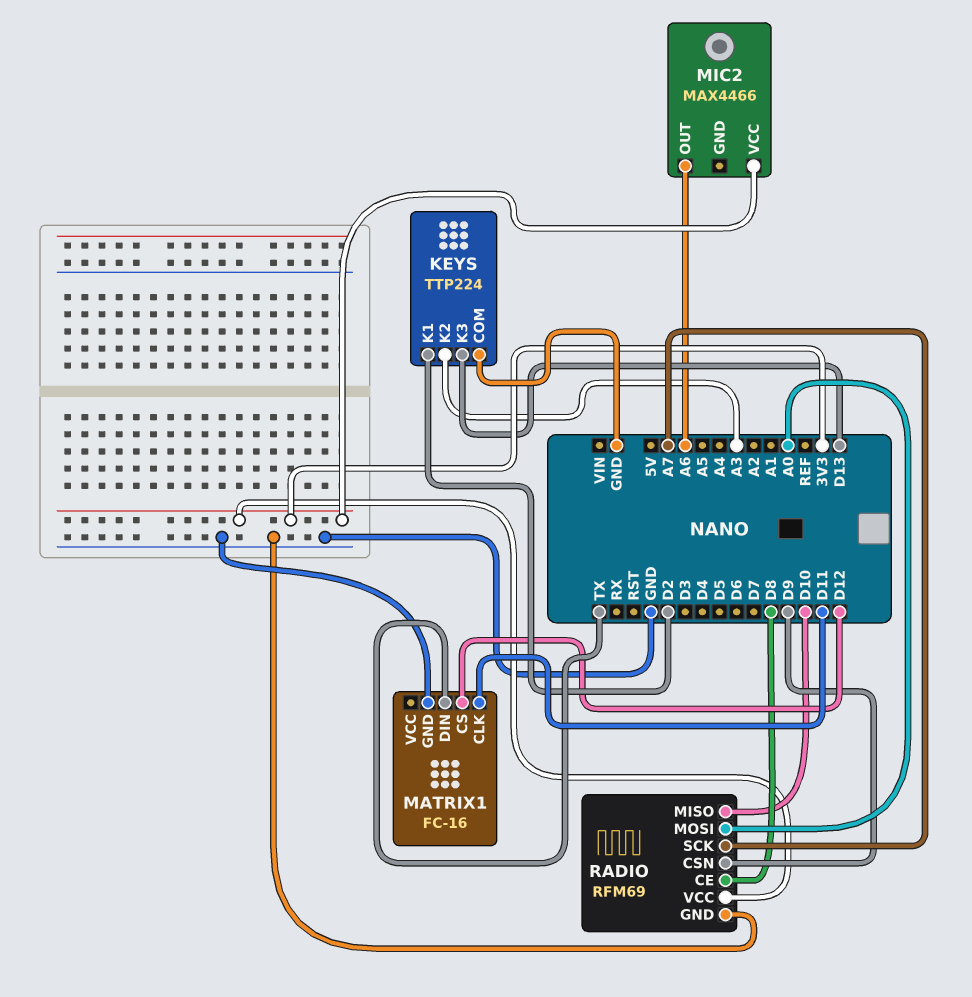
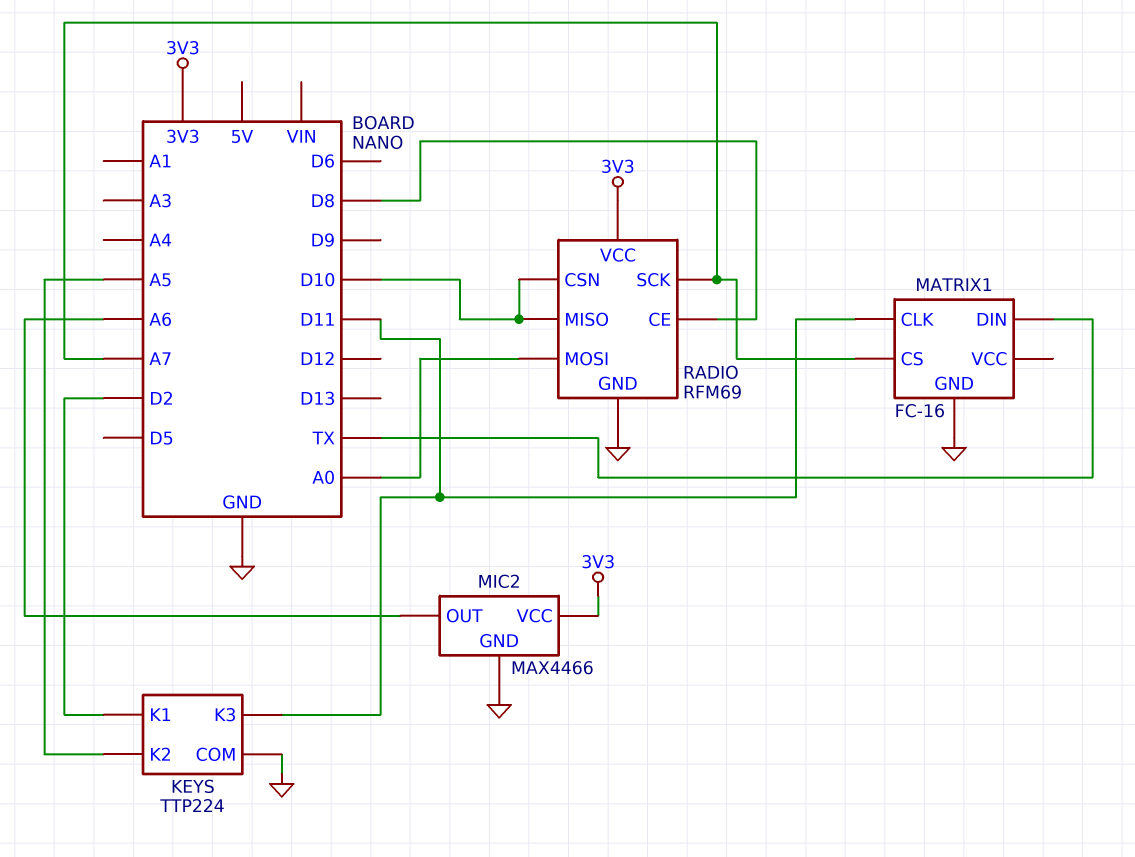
KEYS pin K2: A3 -> A5
KEYS pin K3: D13 -> D11
MATRIX1 pin CS: D12 -> A7
MIC2 pin GND: none -> GND
RADIO pin CSN: D9 -> D10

▶ [YOUR INSTRUCTIONS]:
Quote, without alteration, the final stretch of the entries: the line with "MATRIX1 pin CS: D12 -> A7" onward to the last line.

▶ [EXERCISE OUTPUT]:
MATRIX1 pin CS: D12 -> A7
MIC2 pin GND: none -> GND
RADIO pin CSN: D9 -> D10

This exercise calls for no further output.